> _About this exercise_
Range to output from the entries below: the line containing "R2: 680 (NET16, VRAW) -> 1k (NET16, VRAW)" through the line containing "SW2: switch (+3V3, NET15) -> none". Set it down exactly, ends included, nothing else.

> _Records provided_
+--
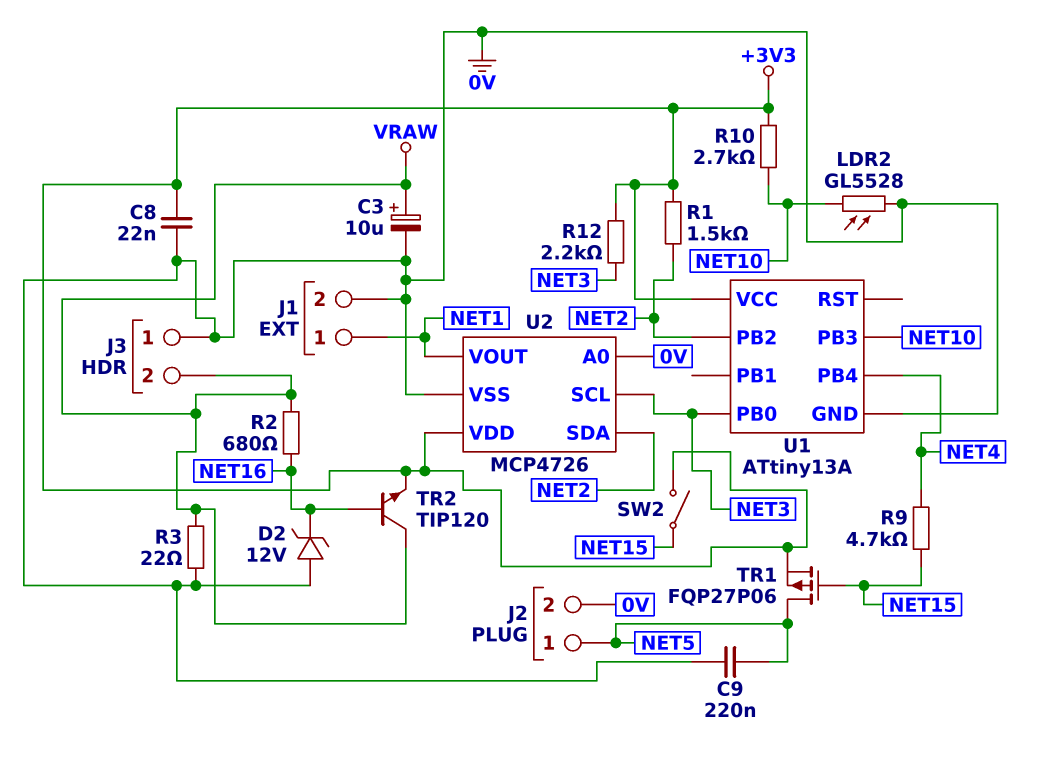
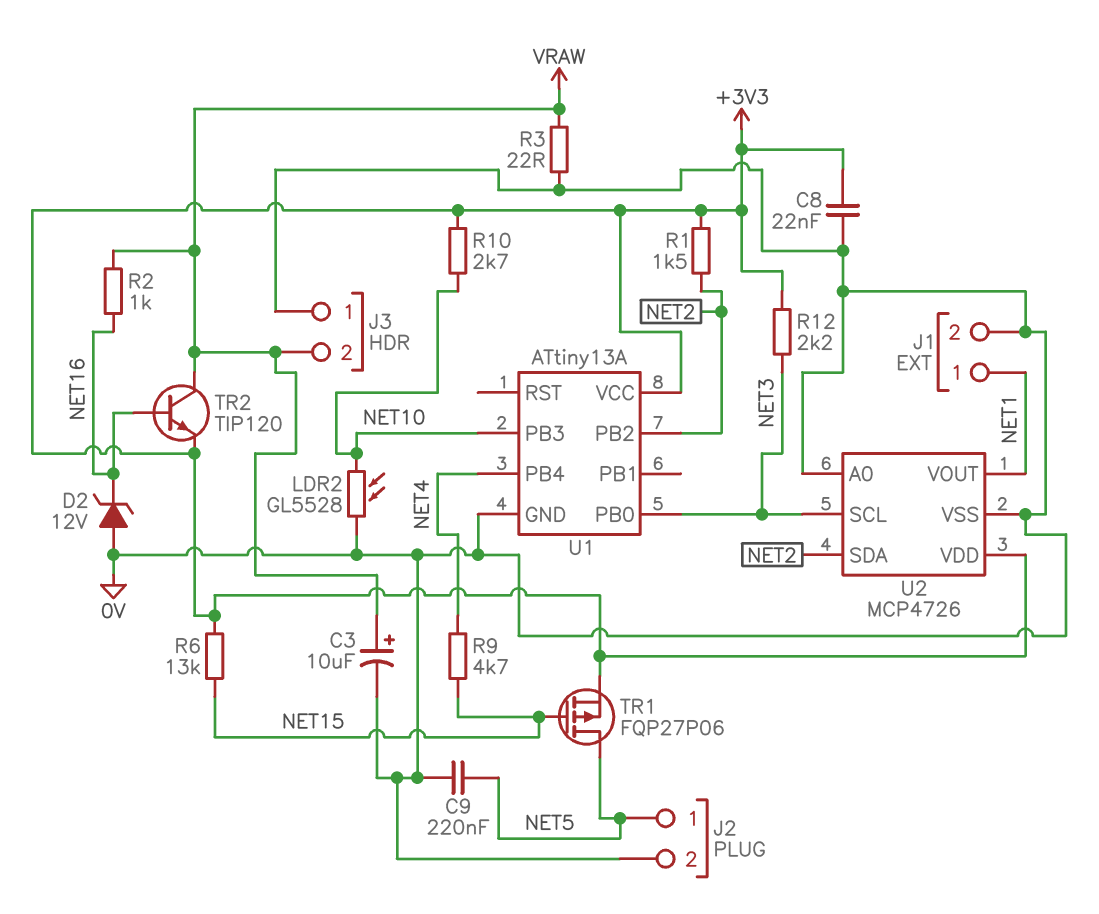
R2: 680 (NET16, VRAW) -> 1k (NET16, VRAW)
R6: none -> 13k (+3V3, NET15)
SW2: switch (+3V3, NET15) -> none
+--
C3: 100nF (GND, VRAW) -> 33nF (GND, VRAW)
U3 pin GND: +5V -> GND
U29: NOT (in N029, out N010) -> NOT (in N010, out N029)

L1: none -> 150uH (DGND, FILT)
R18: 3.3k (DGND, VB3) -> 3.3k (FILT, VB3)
+--
> _Response area_
R2: 680 (NET16, VRAW) -> 1k (NET16, VRAW)
R6: none -> 13k (+3V3, NET15)
SW2: switch (+3V3, NET15) -> none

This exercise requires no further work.